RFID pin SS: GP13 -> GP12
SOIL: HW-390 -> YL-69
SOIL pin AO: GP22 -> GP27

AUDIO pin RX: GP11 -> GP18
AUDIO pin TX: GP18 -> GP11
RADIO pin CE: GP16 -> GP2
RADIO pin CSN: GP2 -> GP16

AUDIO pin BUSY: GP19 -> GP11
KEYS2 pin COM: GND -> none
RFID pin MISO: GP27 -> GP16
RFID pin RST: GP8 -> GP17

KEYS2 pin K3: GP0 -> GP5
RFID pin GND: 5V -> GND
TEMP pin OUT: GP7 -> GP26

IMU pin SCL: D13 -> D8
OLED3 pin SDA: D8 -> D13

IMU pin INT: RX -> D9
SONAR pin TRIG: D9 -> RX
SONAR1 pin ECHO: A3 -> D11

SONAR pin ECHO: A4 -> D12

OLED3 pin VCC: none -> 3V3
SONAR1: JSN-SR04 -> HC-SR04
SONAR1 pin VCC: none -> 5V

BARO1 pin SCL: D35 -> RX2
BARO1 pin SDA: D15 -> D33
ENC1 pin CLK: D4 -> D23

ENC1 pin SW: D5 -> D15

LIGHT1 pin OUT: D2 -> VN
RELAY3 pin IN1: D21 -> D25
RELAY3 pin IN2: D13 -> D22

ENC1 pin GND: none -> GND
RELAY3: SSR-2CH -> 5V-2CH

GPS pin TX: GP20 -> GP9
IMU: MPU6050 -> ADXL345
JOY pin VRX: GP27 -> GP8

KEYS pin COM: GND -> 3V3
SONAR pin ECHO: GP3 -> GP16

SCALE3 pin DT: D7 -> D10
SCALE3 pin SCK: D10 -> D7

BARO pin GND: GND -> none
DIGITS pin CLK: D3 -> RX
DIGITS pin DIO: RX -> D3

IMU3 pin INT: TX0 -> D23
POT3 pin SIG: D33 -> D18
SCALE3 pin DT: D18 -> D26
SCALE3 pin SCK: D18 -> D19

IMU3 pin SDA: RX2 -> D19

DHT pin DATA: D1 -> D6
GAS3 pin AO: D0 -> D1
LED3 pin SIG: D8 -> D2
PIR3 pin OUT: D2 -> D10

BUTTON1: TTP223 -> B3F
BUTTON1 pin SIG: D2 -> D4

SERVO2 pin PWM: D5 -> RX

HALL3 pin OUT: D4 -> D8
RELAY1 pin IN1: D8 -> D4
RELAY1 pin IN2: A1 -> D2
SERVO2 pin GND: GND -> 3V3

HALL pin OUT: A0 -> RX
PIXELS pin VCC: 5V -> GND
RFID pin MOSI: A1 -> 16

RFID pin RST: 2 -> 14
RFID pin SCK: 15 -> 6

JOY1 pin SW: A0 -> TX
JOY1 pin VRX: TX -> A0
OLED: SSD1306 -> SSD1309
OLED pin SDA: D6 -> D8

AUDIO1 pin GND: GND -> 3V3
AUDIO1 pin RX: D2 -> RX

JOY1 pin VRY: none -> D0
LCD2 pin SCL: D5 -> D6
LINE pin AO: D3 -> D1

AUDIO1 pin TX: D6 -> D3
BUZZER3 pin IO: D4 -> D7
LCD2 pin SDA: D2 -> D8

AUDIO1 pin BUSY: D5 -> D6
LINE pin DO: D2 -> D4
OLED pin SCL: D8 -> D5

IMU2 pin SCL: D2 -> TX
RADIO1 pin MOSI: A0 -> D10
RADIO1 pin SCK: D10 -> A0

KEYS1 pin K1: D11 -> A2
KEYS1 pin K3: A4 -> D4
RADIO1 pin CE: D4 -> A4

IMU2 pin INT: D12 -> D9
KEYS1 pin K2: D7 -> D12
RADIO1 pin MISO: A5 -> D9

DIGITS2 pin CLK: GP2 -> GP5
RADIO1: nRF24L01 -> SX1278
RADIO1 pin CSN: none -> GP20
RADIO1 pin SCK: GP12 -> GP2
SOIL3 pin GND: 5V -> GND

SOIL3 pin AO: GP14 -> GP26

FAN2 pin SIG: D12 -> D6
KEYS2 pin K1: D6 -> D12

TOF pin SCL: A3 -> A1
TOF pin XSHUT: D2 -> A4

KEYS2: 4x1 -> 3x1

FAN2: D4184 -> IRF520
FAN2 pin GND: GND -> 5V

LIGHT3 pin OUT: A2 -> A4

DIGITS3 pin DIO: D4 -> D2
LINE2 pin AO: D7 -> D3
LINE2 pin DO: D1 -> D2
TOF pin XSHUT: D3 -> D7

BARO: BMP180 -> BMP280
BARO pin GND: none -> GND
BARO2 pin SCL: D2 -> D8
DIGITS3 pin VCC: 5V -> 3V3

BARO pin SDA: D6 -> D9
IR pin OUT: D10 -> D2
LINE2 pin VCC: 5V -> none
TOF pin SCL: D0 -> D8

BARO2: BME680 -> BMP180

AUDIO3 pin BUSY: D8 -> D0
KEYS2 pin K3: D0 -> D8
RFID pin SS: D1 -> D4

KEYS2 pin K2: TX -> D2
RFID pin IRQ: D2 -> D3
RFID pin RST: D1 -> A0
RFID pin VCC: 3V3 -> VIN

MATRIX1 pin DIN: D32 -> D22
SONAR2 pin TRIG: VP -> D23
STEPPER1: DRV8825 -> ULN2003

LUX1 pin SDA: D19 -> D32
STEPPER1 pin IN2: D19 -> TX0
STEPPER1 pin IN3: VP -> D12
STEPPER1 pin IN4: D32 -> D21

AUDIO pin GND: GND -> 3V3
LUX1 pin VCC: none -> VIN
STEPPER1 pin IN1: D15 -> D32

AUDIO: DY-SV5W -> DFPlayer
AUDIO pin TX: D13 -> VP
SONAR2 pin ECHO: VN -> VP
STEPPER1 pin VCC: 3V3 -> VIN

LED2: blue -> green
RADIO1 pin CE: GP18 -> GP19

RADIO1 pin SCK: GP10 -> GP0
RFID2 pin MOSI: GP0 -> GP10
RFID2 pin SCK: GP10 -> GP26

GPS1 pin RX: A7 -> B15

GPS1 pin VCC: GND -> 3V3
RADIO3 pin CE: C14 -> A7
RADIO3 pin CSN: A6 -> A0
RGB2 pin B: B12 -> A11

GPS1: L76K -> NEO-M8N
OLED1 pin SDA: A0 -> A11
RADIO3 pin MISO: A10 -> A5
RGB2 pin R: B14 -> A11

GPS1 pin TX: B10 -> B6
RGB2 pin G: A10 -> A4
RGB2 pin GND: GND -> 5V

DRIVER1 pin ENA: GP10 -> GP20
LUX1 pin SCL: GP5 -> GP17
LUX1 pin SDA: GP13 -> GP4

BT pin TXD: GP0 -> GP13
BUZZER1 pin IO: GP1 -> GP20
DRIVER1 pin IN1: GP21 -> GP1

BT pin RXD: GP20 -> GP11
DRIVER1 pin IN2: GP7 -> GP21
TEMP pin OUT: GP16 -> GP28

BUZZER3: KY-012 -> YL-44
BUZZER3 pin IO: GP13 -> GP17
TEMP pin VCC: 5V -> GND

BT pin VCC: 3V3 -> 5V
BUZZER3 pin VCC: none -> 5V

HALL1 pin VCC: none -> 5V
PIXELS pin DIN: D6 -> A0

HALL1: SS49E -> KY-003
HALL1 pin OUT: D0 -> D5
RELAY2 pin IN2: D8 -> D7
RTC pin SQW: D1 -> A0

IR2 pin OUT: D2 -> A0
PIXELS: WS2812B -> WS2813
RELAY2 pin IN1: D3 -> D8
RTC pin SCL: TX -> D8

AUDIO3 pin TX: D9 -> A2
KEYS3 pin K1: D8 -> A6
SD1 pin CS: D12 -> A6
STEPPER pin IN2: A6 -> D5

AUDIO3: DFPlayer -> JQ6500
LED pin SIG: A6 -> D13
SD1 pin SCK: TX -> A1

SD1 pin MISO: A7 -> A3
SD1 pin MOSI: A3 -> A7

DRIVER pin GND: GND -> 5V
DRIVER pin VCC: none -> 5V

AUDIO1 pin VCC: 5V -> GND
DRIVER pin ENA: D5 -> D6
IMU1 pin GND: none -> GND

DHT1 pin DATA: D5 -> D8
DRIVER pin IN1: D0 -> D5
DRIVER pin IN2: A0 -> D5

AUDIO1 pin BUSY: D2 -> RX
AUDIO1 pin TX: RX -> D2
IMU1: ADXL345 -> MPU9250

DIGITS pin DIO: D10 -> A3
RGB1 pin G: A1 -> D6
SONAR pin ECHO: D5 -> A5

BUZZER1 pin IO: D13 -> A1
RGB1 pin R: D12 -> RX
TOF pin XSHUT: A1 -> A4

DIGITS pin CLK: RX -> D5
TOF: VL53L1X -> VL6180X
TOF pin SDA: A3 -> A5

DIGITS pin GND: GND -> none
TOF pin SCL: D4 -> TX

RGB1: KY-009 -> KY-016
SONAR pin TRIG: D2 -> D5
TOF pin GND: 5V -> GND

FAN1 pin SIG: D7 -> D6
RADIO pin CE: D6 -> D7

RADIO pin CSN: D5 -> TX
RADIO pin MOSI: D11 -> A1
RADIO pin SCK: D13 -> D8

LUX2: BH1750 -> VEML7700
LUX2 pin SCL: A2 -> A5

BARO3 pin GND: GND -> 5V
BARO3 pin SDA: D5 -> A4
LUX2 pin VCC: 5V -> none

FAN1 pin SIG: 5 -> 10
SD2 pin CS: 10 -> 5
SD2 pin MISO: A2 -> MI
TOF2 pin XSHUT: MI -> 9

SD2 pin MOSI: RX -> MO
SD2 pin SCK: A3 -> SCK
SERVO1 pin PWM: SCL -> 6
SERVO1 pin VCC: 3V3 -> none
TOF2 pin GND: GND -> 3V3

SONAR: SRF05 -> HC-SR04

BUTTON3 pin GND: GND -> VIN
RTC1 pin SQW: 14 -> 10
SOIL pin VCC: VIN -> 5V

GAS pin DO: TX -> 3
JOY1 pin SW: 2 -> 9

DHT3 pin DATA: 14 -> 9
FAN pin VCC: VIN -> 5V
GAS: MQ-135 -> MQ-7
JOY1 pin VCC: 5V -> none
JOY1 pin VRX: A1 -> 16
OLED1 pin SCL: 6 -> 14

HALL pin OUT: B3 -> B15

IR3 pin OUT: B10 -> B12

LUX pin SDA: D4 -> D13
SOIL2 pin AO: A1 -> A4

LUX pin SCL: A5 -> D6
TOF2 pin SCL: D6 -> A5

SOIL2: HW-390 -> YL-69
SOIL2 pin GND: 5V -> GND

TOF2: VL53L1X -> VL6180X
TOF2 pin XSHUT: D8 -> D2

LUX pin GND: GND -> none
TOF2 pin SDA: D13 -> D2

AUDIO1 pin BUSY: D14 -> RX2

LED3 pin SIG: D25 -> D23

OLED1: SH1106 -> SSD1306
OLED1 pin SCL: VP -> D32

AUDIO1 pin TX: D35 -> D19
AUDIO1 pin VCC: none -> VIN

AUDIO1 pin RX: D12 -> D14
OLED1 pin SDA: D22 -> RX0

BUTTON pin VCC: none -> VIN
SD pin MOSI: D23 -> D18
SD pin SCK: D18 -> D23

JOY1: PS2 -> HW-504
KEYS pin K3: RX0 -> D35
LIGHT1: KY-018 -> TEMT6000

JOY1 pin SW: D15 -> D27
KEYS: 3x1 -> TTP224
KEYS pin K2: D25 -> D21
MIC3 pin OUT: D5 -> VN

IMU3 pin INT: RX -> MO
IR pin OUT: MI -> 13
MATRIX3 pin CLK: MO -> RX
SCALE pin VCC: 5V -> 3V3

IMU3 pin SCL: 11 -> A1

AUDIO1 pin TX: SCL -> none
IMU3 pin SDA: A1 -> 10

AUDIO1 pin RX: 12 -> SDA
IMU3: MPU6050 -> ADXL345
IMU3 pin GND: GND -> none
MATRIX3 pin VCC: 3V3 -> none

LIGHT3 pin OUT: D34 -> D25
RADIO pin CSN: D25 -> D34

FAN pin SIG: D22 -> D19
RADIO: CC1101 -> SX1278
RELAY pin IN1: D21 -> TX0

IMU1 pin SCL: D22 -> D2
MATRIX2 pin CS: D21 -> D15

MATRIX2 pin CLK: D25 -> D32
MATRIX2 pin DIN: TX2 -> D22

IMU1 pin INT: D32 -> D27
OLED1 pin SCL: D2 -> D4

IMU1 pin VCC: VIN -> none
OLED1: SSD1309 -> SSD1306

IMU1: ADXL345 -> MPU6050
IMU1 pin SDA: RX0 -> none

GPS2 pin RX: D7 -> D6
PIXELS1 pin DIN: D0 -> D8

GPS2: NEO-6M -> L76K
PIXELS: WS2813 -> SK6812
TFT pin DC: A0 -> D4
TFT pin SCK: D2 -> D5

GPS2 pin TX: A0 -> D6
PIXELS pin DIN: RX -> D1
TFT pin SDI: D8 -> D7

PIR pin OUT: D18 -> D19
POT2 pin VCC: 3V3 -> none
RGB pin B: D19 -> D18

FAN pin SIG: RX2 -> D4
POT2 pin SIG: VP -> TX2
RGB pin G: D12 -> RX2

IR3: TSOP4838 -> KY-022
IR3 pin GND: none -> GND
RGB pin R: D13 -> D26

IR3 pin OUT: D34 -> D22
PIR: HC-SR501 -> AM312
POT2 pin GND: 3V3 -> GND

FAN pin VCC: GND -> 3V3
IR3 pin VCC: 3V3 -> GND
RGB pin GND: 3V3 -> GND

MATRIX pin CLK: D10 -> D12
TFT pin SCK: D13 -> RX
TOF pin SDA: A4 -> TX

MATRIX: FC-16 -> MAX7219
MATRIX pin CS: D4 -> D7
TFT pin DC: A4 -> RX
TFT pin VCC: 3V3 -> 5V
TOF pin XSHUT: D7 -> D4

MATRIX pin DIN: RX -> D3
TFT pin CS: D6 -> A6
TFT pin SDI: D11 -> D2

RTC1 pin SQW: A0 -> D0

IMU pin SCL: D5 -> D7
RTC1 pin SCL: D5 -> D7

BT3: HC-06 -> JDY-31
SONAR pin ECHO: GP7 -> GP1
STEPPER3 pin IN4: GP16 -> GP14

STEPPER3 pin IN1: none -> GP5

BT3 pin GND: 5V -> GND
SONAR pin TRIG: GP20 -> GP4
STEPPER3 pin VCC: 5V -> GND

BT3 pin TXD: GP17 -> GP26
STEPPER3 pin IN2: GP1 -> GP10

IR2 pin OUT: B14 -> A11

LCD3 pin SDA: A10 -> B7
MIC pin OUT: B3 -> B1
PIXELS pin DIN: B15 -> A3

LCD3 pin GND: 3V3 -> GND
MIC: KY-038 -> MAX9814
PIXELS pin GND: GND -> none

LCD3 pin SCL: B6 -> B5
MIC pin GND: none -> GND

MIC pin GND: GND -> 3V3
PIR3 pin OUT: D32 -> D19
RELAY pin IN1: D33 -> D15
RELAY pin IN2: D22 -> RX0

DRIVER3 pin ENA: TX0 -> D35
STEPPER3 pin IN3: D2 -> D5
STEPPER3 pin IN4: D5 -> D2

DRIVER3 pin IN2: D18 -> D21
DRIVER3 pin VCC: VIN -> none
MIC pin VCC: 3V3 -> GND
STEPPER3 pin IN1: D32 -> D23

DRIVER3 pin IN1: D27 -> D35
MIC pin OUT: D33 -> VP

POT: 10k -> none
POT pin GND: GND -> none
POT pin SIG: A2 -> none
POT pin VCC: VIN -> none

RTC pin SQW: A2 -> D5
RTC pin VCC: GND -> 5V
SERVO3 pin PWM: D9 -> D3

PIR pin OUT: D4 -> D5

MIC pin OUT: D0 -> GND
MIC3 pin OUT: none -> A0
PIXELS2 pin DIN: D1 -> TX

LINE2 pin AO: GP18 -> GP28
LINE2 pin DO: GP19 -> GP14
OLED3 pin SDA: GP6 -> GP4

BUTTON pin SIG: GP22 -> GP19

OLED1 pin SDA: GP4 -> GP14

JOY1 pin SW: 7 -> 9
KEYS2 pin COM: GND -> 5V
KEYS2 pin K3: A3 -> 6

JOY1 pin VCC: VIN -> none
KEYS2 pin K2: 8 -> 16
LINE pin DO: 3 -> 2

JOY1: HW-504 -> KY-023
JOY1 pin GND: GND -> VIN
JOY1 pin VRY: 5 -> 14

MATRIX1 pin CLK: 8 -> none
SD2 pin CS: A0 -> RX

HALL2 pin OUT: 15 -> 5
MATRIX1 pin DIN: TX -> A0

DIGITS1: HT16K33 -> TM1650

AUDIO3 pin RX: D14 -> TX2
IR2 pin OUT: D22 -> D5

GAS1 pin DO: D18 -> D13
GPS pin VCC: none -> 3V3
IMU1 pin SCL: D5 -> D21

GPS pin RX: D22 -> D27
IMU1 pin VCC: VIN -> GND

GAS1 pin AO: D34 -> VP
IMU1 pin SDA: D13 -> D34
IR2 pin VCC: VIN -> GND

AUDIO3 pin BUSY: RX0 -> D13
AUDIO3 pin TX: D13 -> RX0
——————————
→ What to do:
Starting with the first line of the listing, output each line exactly until you have included the one containing "RFID pin RST: GP8 -> GP17".

→ Reply:
RFID pin SS: GP13 -> GP12
SOIL: HW-390 -> YL-69
SOIL pin AO: GP22 -> GP27

AUDIO pin RX: GP11 -> GP18
AUDIO pin TX: GP18 -> GP11
RADIO pin CE: GP16 -> GP2
RADIO pin CSN: GP2 -> GP16

AUDIO pin BUSY: GP19 -> GP11
KEYS2 pin COM: GND -> none
RFID pin MISO: GP27 -> GP16
RFID pin RST: GP8 -> GP17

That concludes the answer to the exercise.